** Opening STUDY MATERIAL block **

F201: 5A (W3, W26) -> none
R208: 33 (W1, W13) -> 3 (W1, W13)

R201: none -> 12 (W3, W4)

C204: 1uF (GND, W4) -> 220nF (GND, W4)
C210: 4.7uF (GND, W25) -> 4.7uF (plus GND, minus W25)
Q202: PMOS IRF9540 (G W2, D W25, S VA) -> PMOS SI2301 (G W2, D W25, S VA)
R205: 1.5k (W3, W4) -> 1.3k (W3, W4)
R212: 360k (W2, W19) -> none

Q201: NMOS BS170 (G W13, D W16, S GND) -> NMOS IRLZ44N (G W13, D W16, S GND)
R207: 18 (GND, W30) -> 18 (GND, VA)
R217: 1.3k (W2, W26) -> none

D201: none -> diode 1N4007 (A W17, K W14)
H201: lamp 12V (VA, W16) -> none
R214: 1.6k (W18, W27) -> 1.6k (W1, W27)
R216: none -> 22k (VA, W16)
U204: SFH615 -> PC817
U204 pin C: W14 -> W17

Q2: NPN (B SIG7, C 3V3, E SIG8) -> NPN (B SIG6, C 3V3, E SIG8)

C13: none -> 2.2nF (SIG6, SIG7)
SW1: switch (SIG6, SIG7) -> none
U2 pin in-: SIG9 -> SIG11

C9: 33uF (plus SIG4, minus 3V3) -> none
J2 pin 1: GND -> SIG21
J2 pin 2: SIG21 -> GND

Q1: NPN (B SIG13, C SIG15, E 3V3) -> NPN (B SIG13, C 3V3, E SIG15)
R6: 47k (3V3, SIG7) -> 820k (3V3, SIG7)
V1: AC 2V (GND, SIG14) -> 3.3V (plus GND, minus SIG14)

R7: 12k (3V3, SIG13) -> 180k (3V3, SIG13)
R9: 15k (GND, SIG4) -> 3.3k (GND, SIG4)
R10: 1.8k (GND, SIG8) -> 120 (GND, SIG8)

** Closing STUDY MATERIAL block **

→ EXERCISE PROMPT
Going through the listing above, copy out every line that has the string "plus".

→ TASK RESULT
C210: 4.7uF (GND, W25) -> 4.7uF (plus GND, minus W25)
C9: 33uF (plus SIG4, minus 3V3) -> none
V1: AC 2V (GND, SIG14) -> 3.3V (plus GND, minus SIG14)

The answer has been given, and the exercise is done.